Aim of the exercise: For the entries below, print exactly the lines between the line holding "gray ellipse: (690, 2039)" and the line holding "cyan ellipse: (1304, 2199)", inclusive, and nothing else.

Before-and-after coordinate records
Segment Open

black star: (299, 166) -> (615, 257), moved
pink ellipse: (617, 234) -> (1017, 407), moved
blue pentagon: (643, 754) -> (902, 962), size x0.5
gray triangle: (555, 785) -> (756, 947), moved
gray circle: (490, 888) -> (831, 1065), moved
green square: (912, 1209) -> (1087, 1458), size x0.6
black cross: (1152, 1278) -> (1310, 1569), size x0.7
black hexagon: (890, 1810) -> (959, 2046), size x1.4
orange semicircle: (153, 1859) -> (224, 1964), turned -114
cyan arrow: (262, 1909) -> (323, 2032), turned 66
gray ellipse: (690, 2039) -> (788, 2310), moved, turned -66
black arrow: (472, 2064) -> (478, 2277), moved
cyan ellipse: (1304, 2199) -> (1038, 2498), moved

Segment Closed
Segment Open

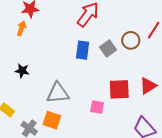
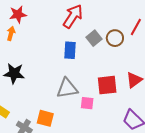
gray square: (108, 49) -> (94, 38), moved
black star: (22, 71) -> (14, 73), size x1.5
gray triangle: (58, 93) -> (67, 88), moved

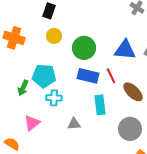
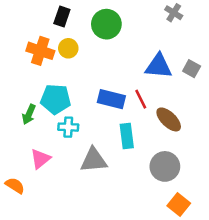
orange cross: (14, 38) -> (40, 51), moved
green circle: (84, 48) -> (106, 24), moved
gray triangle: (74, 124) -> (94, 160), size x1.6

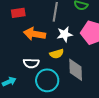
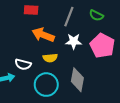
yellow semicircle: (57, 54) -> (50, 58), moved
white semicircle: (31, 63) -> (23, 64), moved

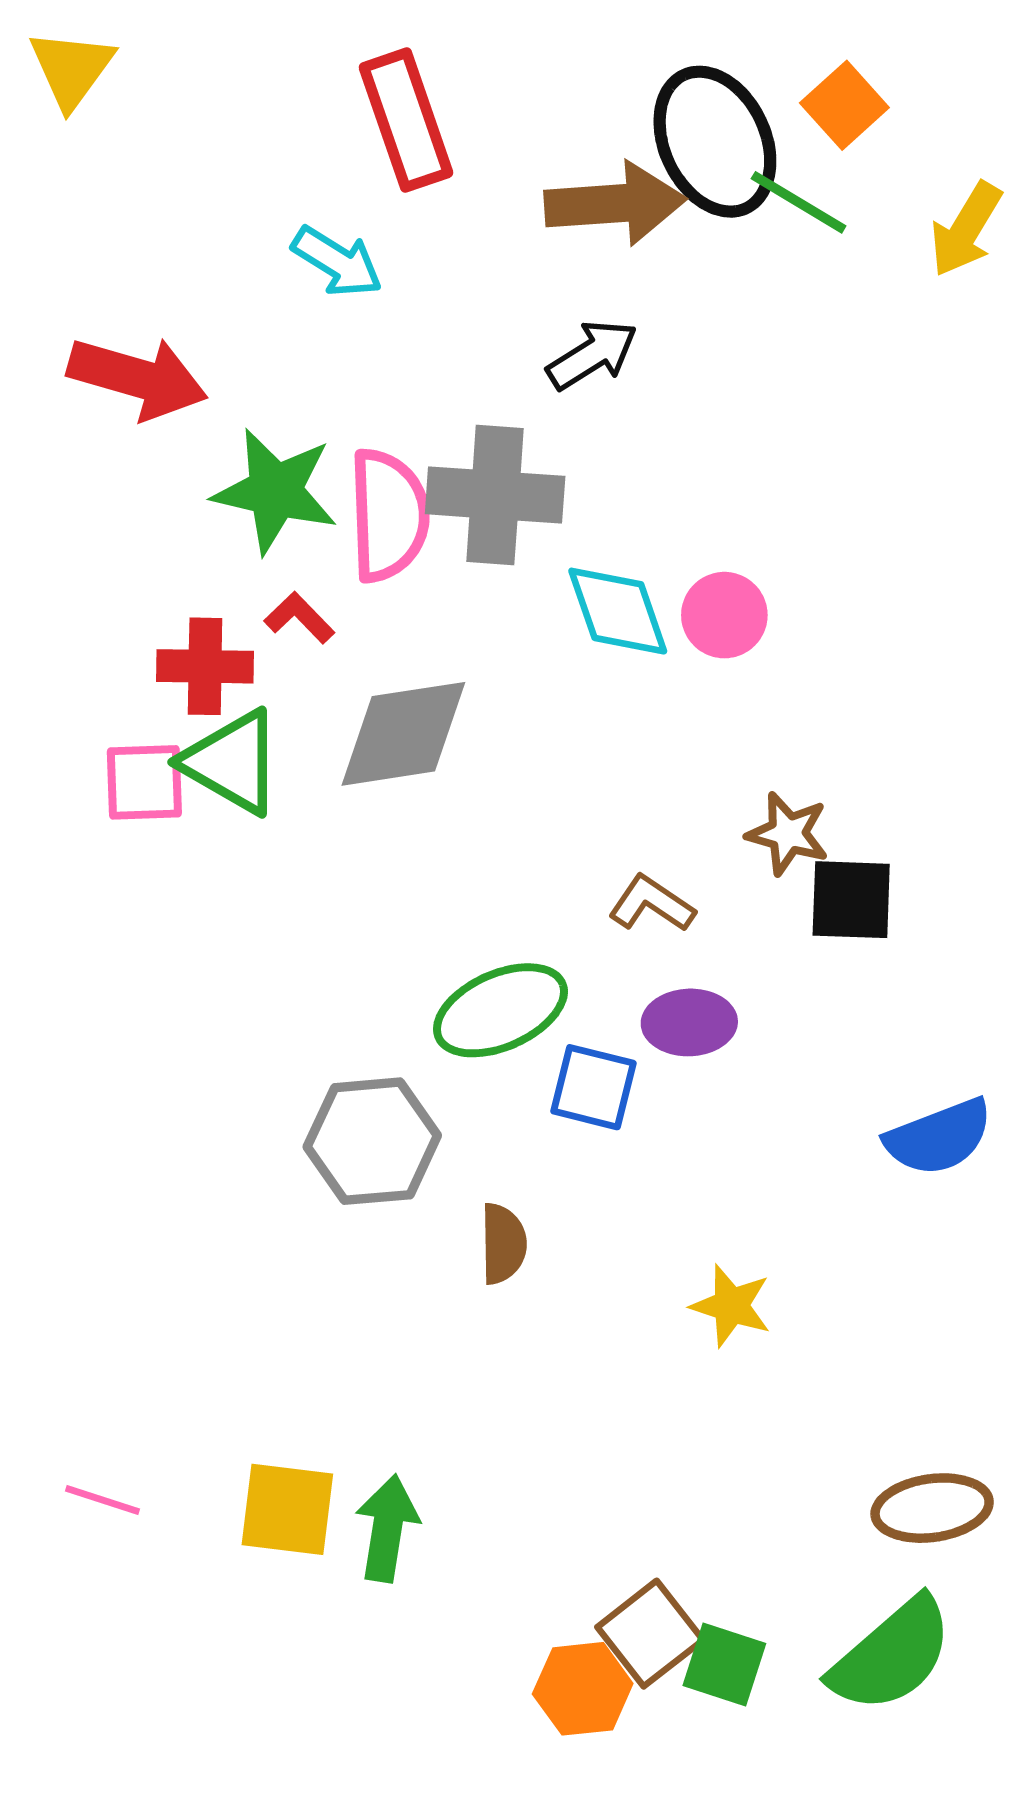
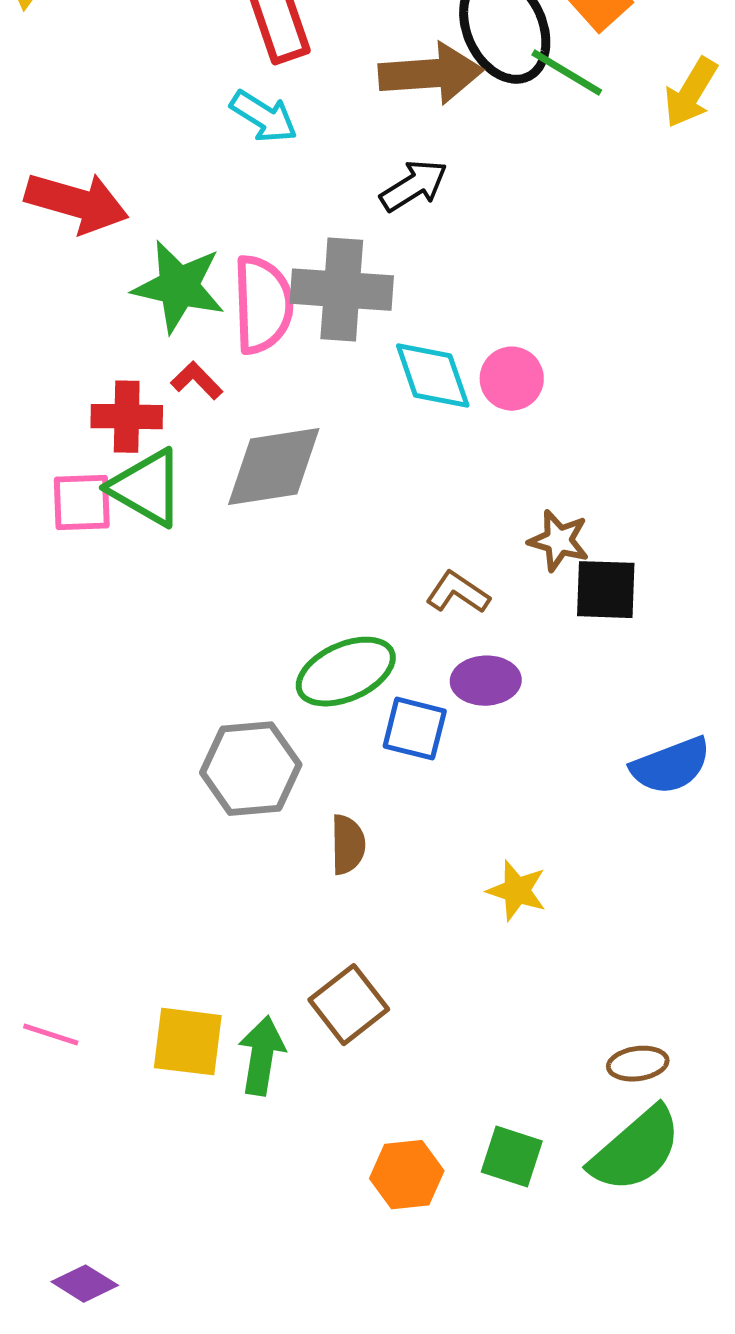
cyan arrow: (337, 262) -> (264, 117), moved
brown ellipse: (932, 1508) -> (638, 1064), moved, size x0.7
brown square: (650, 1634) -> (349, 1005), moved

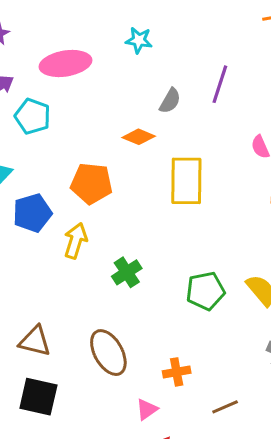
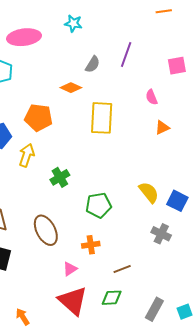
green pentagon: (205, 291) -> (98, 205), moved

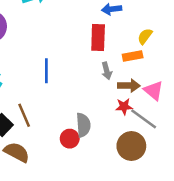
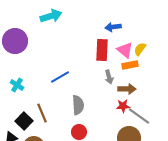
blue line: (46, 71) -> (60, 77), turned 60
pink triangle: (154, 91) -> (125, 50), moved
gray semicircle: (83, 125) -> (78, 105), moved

Segment Closed

Expected output:
gray ellipse: (690, 2039) -> (788, 2310), moved, turned -66
black arrow: (472, 2064) -> (478, 2277), moved
cyan ellipse: (1304, 2199) -> (1038, 2498), moved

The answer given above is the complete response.